§ **Work request**
After locating the line with "MATRIX2 pin CLK: A4 -> A5" in the data that follows, return it and every later line exactly, up to and including the line with "SCALE pin DT: none -> B8".

§ **Material supplied**
══════

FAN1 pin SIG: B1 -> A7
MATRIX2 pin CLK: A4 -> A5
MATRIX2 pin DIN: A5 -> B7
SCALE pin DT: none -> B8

══════

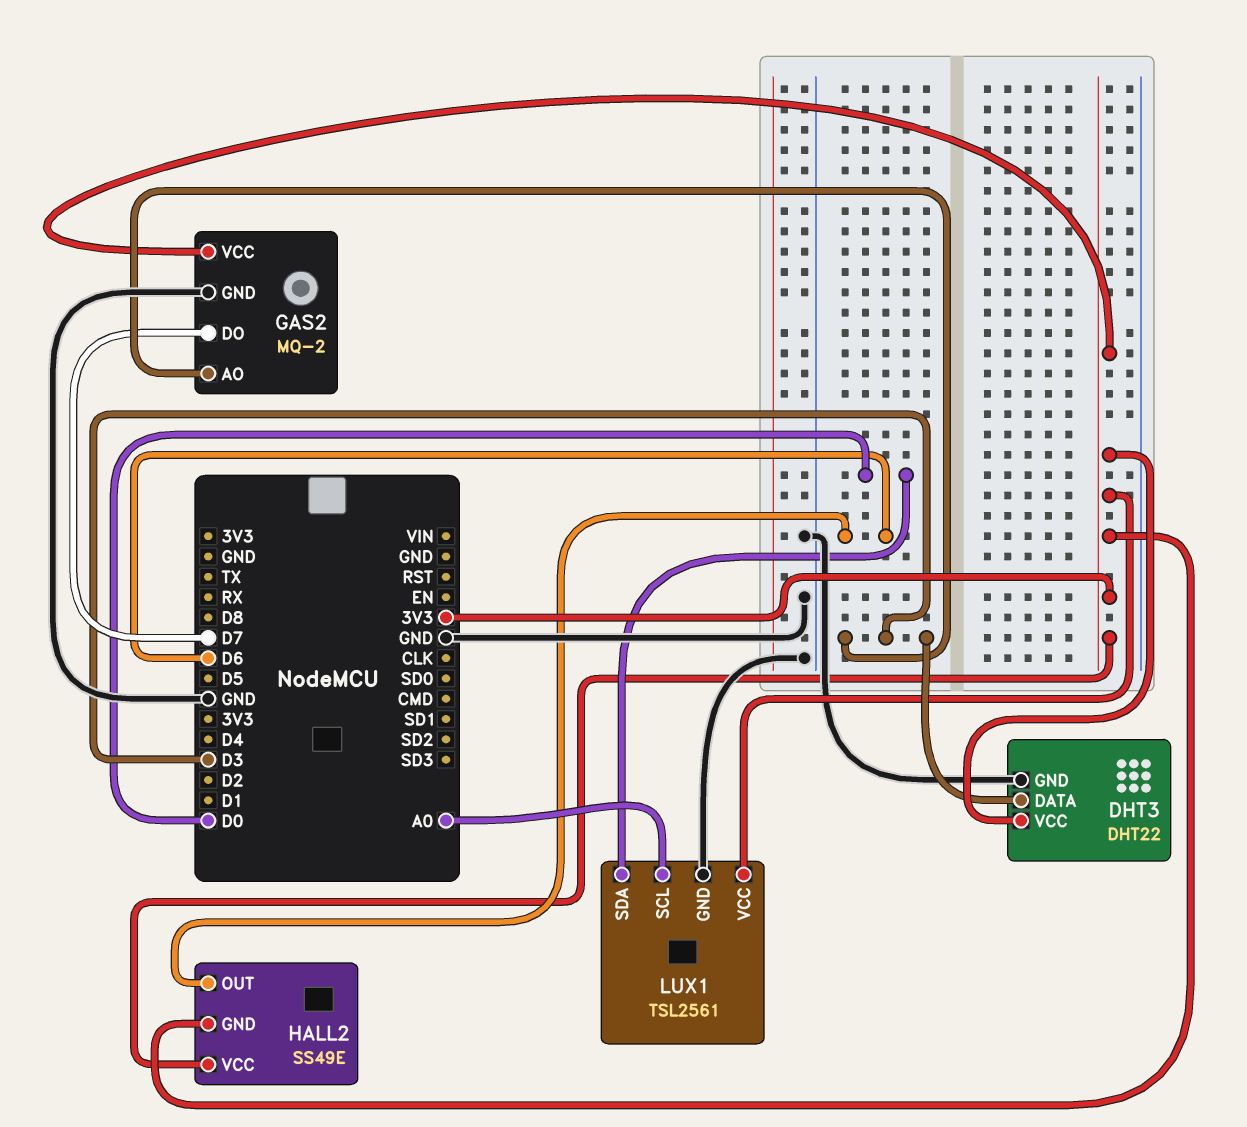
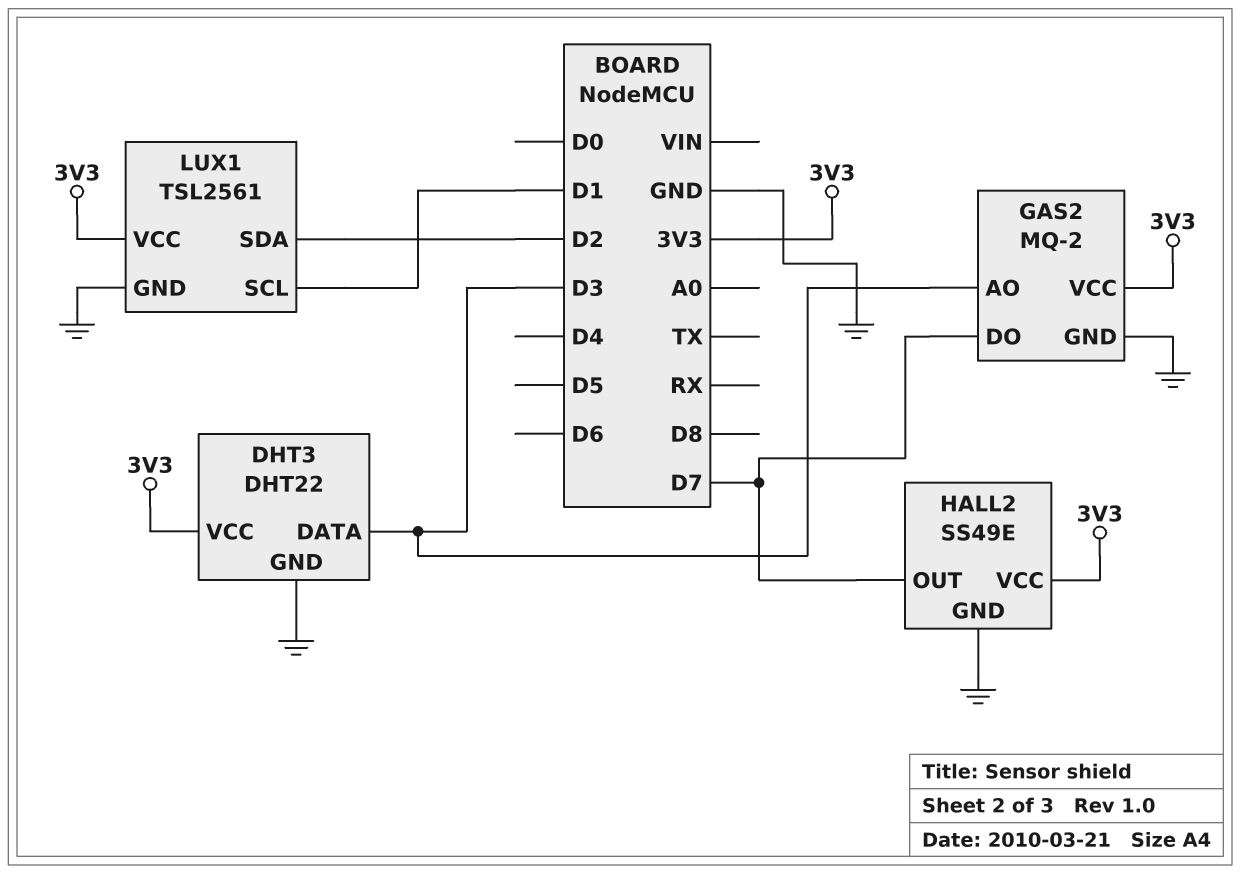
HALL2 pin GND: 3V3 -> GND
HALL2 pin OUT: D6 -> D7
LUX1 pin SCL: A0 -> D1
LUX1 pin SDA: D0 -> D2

══════

§ **Solved problem**
MATRIX2 pin CLK: A4 -> A5
MATRIX2 pin DIN: A5 -> B7
SCALE pin DT: none -> B8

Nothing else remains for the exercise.